### REQUIREMENT
Extract from the entries below, exactly as given, only the lines from the line containing "yellow goblet: 6 -> 5" to the line containing "blue pot: 0 -> 1", both lines included.

### DATA EXTRACTS

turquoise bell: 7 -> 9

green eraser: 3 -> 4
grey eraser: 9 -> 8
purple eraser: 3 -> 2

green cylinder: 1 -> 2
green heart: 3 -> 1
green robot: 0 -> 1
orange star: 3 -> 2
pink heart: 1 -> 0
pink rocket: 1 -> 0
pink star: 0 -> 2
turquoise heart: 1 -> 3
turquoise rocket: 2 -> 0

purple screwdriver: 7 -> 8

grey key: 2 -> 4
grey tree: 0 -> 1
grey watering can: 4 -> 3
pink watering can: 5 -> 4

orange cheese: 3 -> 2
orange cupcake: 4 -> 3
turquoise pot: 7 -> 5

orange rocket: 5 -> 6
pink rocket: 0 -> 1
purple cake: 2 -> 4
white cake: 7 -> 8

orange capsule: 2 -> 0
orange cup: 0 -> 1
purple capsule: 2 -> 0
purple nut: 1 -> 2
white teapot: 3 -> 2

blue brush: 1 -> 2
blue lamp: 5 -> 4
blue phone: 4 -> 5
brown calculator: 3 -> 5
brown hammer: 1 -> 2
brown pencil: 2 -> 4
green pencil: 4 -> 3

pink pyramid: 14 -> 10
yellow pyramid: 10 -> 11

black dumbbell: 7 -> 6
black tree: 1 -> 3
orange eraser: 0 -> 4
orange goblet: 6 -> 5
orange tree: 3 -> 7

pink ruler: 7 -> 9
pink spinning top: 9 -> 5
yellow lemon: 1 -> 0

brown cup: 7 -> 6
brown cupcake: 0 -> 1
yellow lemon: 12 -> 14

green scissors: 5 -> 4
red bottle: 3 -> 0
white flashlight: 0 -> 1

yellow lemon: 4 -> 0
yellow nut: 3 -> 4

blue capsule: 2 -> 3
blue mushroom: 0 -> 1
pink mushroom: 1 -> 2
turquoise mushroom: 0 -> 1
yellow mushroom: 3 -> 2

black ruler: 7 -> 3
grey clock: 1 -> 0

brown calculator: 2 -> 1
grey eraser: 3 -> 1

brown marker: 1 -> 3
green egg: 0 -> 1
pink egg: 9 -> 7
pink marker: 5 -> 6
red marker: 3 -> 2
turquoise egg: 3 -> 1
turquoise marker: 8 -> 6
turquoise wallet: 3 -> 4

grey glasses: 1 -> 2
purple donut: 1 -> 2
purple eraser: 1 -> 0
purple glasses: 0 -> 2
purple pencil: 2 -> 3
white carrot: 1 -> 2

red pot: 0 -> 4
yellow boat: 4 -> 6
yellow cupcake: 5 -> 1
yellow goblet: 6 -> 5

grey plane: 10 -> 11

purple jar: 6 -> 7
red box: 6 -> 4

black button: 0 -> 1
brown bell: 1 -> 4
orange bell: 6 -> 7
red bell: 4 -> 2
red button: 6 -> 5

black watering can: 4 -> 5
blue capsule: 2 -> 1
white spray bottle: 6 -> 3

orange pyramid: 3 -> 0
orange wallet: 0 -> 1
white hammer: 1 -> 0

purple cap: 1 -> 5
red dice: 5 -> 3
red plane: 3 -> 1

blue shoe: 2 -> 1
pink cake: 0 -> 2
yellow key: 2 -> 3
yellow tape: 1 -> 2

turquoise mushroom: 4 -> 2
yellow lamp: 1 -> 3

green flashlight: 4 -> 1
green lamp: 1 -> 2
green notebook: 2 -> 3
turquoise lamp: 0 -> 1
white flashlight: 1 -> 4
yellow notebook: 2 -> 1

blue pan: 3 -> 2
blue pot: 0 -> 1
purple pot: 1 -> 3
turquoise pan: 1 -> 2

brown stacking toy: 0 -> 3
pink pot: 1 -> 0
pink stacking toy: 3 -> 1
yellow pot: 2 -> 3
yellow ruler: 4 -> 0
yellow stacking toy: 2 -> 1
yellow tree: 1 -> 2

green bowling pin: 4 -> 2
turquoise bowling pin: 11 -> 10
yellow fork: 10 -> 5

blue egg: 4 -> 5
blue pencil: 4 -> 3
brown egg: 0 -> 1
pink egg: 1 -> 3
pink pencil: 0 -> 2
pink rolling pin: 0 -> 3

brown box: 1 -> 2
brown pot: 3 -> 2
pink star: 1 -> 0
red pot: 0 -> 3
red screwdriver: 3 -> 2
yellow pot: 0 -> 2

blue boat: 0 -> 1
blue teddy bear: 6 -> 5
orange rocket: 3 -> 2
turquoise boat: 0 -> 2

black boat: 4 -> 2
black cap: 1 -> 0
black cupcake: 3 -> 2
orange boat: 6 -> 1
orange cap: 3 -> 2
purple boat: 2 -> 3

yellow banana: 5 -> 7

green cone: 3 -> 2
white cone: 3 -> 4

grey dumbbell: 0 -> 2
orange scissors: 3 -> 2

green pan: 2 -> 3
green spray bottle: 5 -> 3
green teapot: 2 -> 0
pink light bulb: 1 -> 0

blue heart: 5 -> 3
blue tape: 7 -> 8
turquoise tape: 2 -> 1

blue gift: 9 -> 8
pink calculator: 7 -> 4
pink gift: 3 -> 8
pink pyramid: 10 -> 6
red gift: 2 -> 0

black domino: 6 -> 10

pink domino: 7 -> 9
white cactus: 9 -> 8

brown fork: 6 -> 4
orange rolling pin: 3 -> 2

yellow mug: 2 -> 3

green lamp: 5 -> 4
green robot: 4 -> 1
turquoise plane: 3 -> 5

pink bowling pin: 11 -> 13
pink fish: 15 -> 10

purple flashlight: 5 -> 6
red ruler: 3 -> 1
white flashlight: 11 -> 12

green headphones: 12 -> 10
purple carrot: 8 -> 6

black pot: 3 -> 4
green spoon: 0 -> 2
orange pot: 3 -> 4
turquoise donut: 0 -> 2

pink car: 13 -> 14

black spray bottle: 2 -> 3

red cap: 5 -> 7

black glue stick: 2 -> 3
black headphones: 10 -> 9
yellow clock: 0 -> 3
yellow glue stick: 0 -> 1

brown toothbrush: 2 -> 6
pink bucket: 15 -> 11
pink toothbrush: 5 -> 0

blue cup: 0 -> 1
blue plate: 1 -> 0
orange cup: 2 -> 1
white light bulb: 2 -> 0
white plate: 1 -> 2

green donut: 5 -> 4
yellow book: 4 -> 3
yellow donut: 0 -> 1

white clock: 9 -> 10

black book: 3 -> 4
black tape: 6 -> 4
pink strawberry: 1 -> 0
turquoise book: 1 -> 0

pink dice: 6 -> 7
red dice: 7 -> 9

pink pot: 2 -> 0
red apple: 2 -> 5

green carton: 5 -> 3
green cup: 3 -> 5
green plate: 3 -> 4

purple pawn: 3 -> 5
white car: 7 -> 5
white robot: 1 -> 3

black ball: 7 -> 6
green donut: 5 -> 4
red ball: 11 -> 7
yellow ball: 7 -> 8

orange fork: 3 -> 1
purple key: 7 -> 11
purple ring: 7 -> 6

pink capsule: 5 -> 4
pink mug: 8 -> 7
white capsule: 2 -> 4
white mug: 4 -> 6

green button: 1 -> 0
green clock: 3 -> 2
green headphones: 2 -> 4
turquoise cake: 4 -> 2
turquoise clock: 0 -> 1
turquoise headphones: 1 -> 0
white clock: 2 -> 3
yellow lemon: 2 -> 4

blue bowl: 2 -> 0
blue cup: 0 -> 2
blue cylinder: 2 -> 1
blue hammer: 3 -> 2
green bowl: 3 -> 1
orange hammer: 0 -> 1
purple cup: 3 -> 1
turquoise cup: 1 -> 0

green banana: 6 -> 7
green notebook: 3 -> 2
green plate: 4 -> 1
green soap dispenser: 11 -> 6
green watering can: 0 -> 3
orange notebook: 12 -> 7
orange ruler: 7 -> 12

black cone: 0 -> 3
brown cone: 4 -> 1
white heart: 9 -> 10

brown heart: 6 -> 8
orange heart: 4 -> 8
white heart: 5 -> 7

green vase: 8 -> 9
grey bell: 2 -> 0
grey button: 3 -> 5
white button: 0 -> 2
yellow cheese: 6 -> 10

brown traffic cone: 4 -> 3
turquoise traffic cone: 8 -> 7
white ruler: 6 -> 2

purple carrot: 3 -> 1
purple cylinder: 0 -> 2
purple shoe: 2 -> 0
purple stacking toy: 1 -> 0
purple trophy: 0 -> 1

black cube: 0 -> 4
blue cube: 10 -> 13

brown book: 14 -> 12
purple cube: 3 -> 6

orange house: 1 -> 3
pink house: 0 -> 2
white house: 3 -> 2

### ANSWER AREA
yellow goblet: 6 -> 5

grey plane: 10 -> 11

purple jar: 6 -> 7
red box: 6 -> 4

black button: 0 -> 1
brown bell: 1 -> 4
orange bell: 6 -> 7
red bell: 4 -> 2
red button: 6 -> 5

black watering can: 4 -> 5
blue capsule: 2 -> 1
white spray bottle: 6 -> 3

orange pyramid: 3 -> 0
orange wallet: 0 -> 1
white hammer: 1 -> 0

purple cap: 1 -> 5
red dice: 5 -> 3
red plane: 3 -> 1

blue shoe: 2 -> 1
pink cake: 0 -> 2
yellow key: 2 -> 3
yellow tape: 1 -> 2

turquoise mushroom: 4 -> 2
yellow lamp: 1 -> 3

green flashlight: 4 -> 1
green lamp: 1 -> 2
green notebook: 2 -> 3
turquoise lamp: 0 -> 1
white flashlight: 1 -> 4
yellow notebook: 2 -> 1

blue pan: 3 -> 2
blue pot: 0 -> 1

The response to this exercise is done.